▶ _Assigned task_
Leaving out all pictures, transcribe the lines below exactly, from the first through the line containing "(397, 230) = (314, 178): yellow".

(Coordinate-based object records)
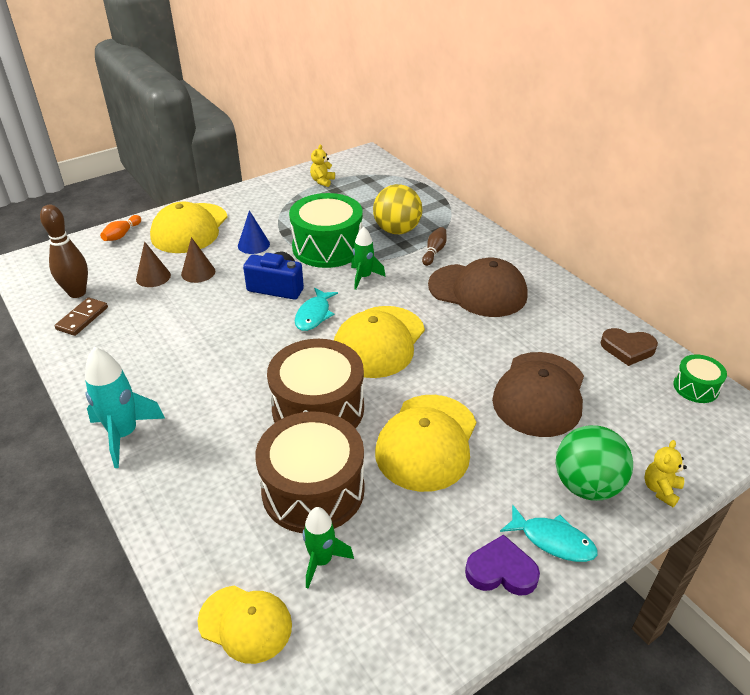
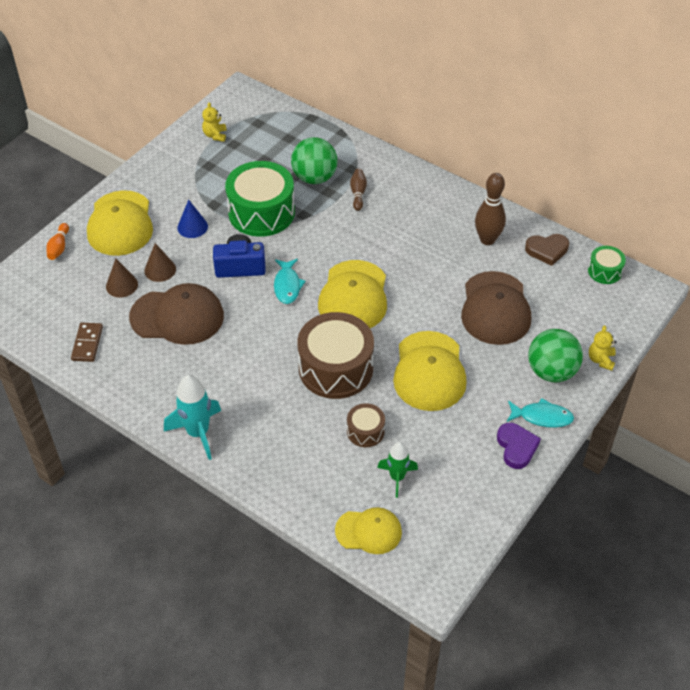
camera: 20 degrees left, 10 degrees up
(77, 293) = (63, 320): brown bowling pin -> brown bowling pin (487, 240)
(313, 490) = (365, 431): brown drum -> brown drum, size x0.49
(364, 277) = (310, 236): green rocket -> none
(397, 230) = (314, 178): yellow ball -> green ball
(478, 290) = (412, 225): brown cap -> brown cap (177, 316)
(501, 571) = (516, 447): purple heart -> purple heart turned 90 degrees clockwise

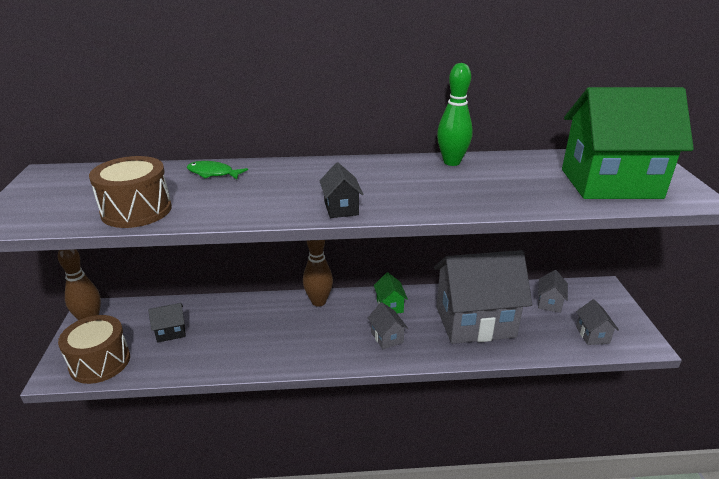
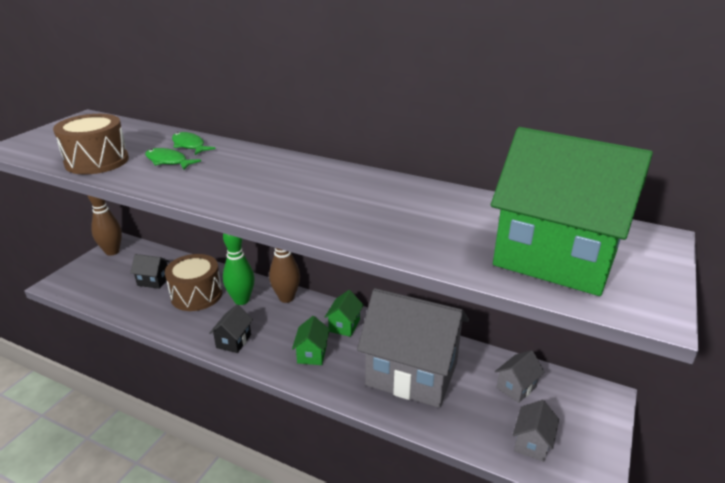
camera: 30 degrees right, 0 degrees up
(100, 362) = (88, 286): brown drum -> brown drum (196, 295)
(215, 192) = (168, 161): none -> green fish
(341, 208) = (239, 203): black house -> black house (233, 341)
(387, 337) = (312, 354): grey house -> green house
(451, 162) = (407, 187): green bowling pin -> green bowling pin (241, 300)

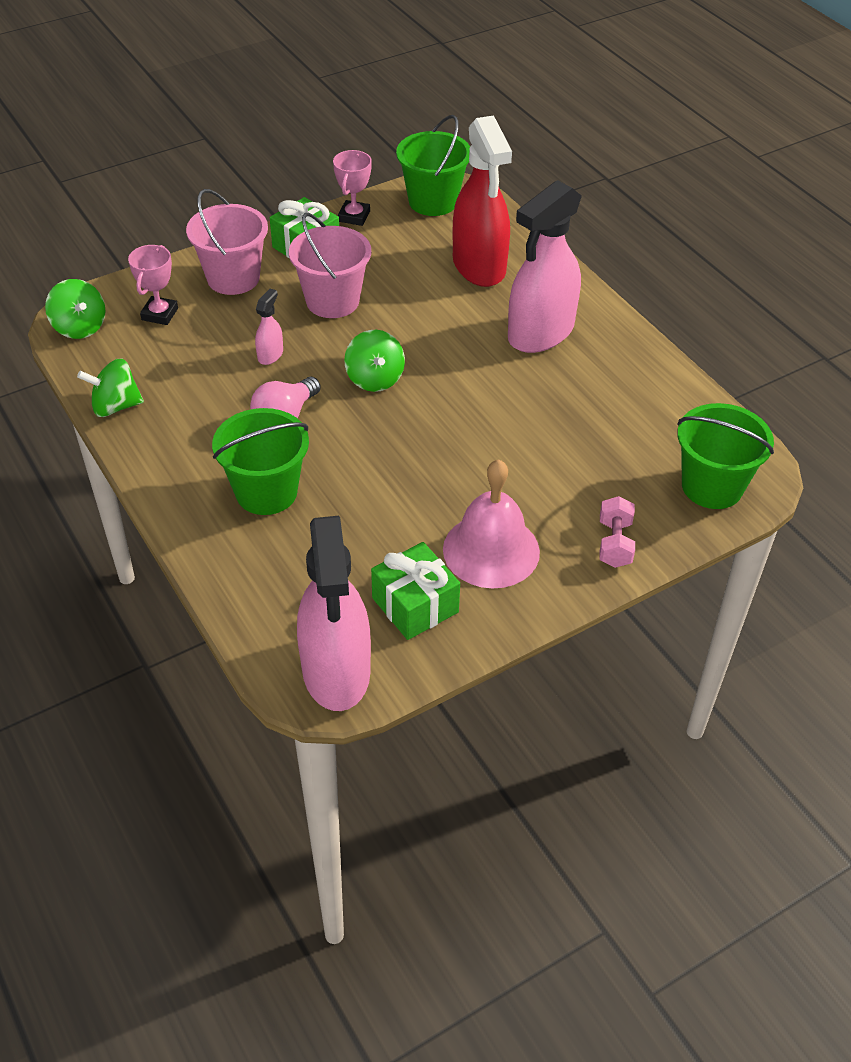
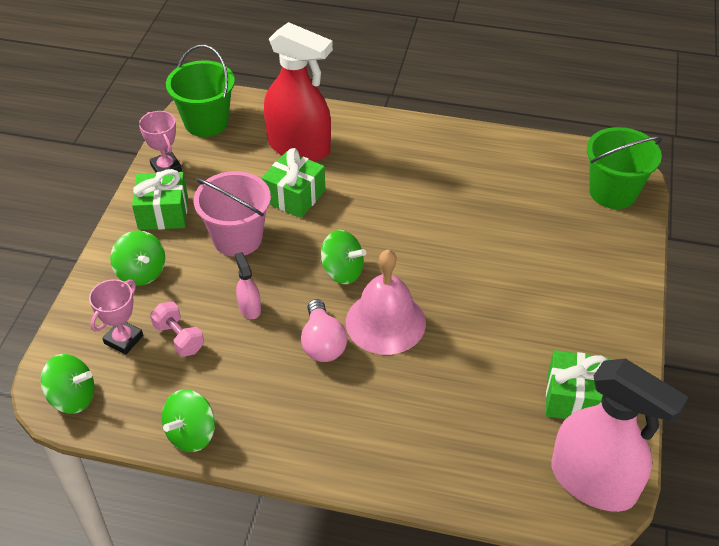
camera: 45 degrees left, 0 degrees up
(160, 314) = (123, 339): pink trophy -> pink trophy turned 60 degrees clockwise
(233, 278) = (141, 272): pink bucket -> green spinning top
(266, 492) = (385, 404): green bucket -> none
(420, 300) = (294, 196): none -> green gift
(491, 550) = (563, 326): pink bell -> pink bell (385, 322)
(540, 333) = (397, 166): pink spray bottle -> none
(614, 544) = (616, 266): pink dumbbell -> pink dumbbell (179, 338)

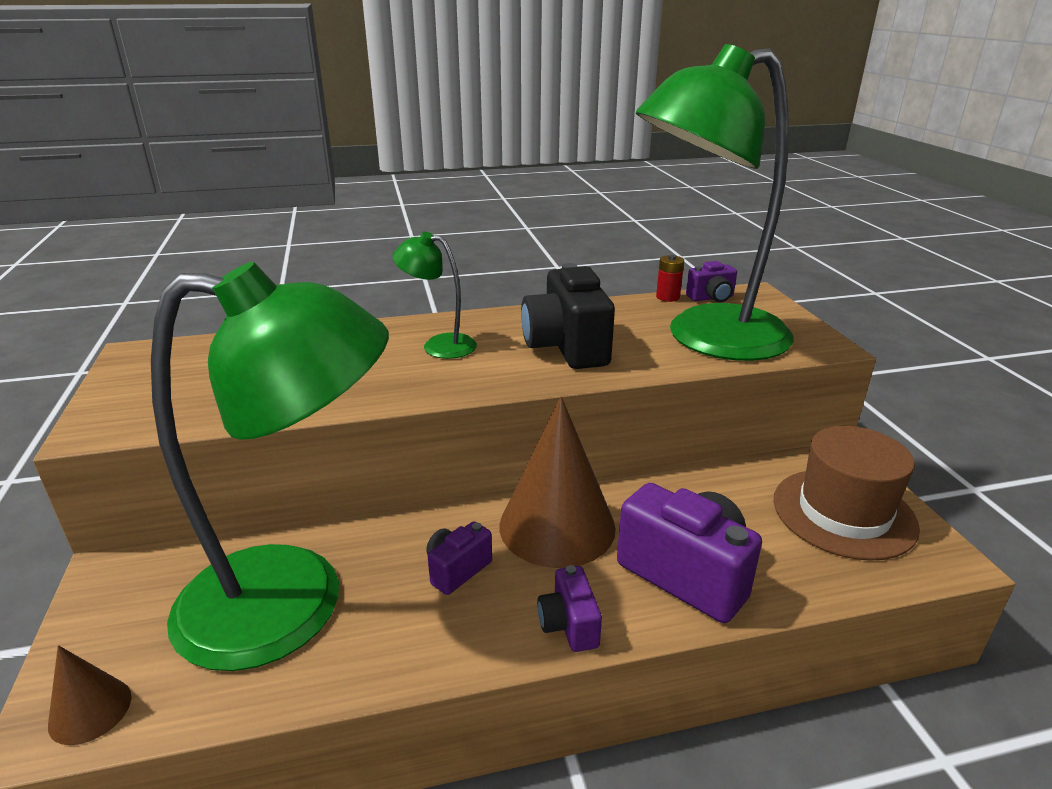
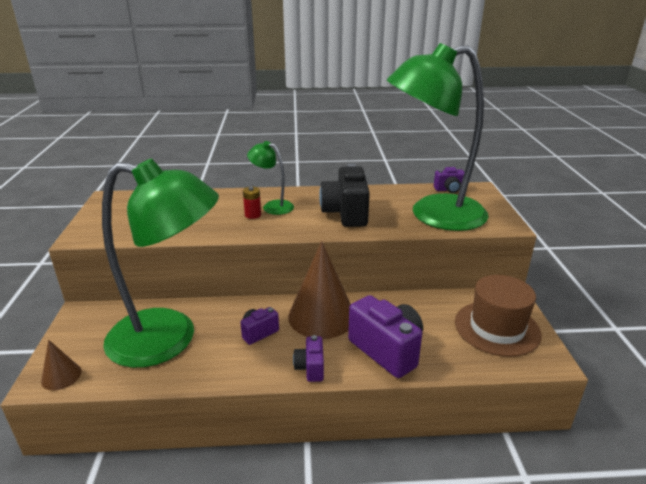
camera: 10 degrees right, 0 degrees up
(667, 297) = (421, 187): red battery -> red battery (253, 215)

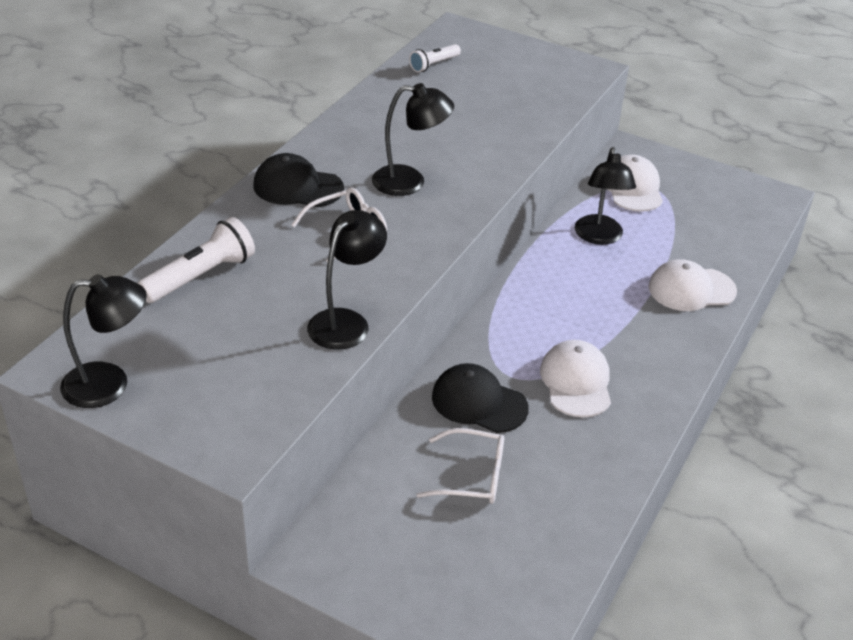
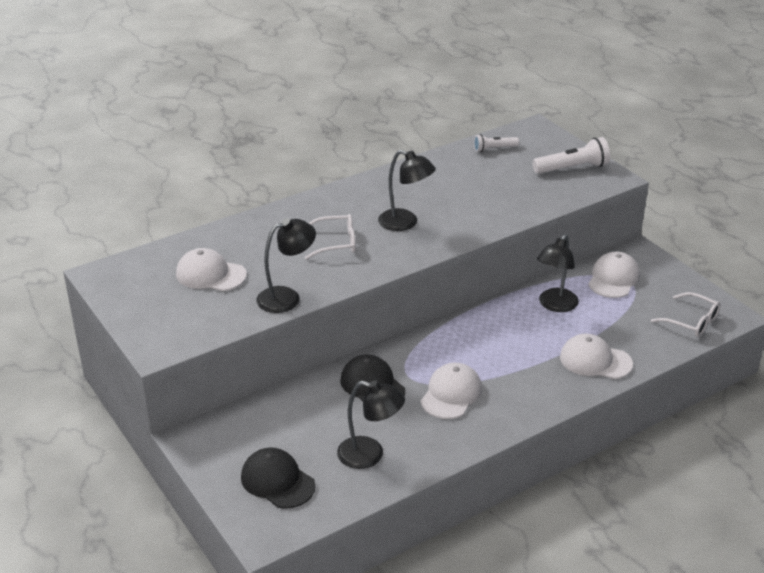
camera: 30 degrees right, 5 degrees down
(109, 384) = (121, 291): black lamp -> black lamp (370, 455)
(200, 276) = (221, 246): white flashlight -> white flashlight (572, 168)
(218, 321) = (210, 274): none -> white cap
(297, 187) = (327, 207): black cap -> black cap (277, 481)
(472, 476) = (330, 427): white glasses -> white glasses (691, 322)

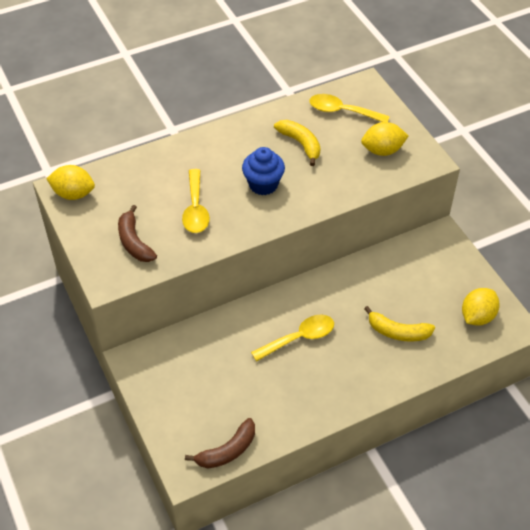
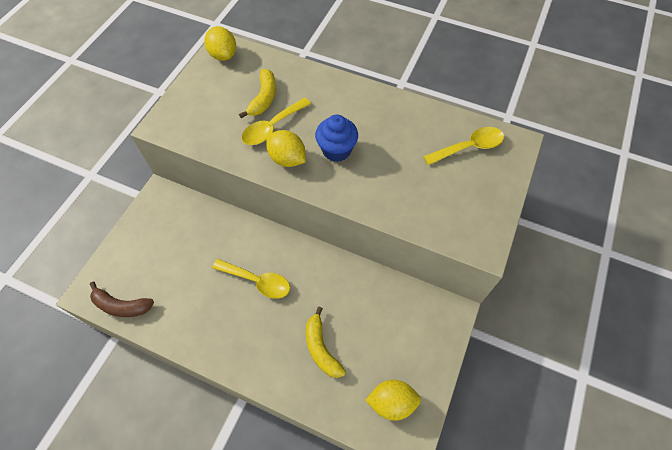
camera: 50 degrees right, 10 degrees up
(134, 242) = (209, 115): brown banana -> none
(300, 144) = (403, 145): yellow banana -> yellow banana (263, 98)
(342, 111) = (469, 147): yellow spoon -> yellow spoon turned 90 degrees clockwise
(382, 150) = (457, 204): yellow lemon -> yellow lemon (287, 159)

▶ _Solved problem_
camera: 20 degrees left, 10 degrees up
(77, 293) = (63, 320): brown bowling pin -> brown bowling pin (487, 240)
(313, 490) = (365, 431): brown drum -> brown drum, size x0.49
(364, 277) = (310, 236): green rocket -> none
(397, 230) = (314, 178): yellow ball -> green ball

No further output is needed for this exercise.